━━━━━ Given records

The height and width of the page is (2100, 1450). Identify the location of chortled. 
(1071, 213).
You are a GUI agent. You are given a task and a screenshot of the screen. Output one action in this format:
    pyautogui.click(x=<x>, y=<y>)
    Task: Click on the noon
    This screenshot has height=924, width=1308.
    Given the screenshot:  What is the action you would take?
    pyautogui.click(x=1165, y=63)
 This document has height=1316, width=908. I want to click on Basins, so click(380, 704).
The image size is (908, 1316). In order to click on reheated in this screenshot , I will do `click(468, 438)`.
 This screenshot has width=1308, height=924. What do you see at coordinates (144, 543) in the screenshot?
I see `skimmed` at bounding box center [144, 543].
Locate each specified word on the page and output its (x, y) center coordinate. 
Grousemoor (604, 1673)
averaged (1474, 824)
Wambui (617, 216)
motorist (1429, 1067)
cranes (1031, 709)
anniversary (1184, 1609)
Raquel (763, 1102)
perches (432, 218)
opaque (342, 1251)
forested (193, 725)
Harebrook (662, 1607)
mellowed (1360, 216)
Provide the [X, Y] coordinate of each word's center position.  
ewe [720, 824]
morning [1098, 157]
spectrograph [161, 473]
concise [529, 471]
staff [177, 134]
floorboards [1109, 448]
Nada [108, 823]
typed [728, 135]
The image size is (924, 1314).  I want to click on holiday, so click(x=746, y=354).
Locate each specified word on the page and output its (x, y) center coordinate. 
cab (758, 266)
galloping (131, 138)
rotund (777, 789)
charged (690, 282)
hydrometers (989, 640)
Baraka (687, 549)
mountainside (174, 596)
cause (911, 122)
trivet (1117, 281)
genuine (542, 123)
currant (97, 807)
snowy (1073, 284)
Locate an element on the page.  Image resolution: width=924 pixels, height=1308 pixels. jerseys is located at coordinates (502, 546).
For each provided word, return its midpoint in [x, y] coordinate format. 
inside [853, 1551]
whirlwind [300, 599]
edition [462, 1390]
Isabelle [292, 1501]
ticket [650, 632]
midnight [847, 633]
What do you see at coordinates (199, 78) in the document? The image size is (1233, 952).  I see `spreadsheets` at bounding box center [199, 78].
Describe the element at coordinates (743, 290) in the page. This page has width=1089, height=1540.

━━━━━━━━━━

> _Exercise_:
Could you reproduce all of the material above verbatim, keeping every line in its original order?

> _Result of this task_:
The height and width of the page is (2100, 1450). Identify the location of chortled. 
(1071, 213).
You are a GUI agent. You are given a task and a screenshot of the screen. Output one action in this format:
    pyautogui.click(x=<x>, y=<y>)
    Task: Click on the noon
    This screenshot has height=924, width=1308.
    Given the screenshot:  What is the action you would take?
    pyautogui.click(x=1165, y=63)
 This document has height=1316, width=908. I want to click on Basins, so click(380, 704).
The image size is (908, 1316). In order to click on reheated in this screenshot , I will do `click(468, 438)`.
 This screenshot has width=1308, height=924. What do you see at coordinates (144, 543) in the screenshot?
I see `skimmed` at bounding box center [144, 543].
Locate each specified word on the page and output its (x, y) center coordinate. 
Grousemoor (604, 1673)
averaged (1474, 824)
Wambui (617, 216)
motorist (1429, 1067)
cranes (1031, 709)
anniversary (1184, 1609)
Raquel (763, 1102)
perches (432, 218)
opaque (342, 1251)
forested (193, 725)
Harebrook (662, 1607)
mellowed (1360, 216)
Provide the [X, Y] coordinate of each word's center position.  
ewe [720, 824]
morning [1098, 157]
spectrograph [161, 473]
concise [529, 471]
staff [177, 134]
floorboards [1109, 448]
Nada [108, 823]
typed [728, 135]
The image size is (924, 1314).  I want to click on holiday, so click(x=746, y=354).
Locate each specified word on the page and output its (x, y) center coordinate. 
cab (758, 266)
galloping (131, 138)
rotund (777, 789)
charged (690, 282)
hydrometers (989, 640)
Baraka (687, 549)
mountainside (174, 596)
cause (911, 122)
trivet (1117, 281)
genuine (542, 123)
currant (97, 807)
snowy (1073, 284)
Locate an element on the page.  Image resolution: width=924 pixels, height=1308 pixels. jerseys is located at coordinates (502, 546).
For each provided word, return its midpoint in [x, y] coordinate format. 
inside [853, 1551]
whirlwind [300, 599]
edition [462, 1390]
Isabelle [292, 1501]
ticket [650, 632]
midnight [847, 633]
What do you see at coordinates (199, 78) in the document? The image size is (1233, 952).  I see `spreadsheets` at bounding box center [199, 78].
Describe the element at coordinates (743, 290) in the page. This page has width=1089, height=1540.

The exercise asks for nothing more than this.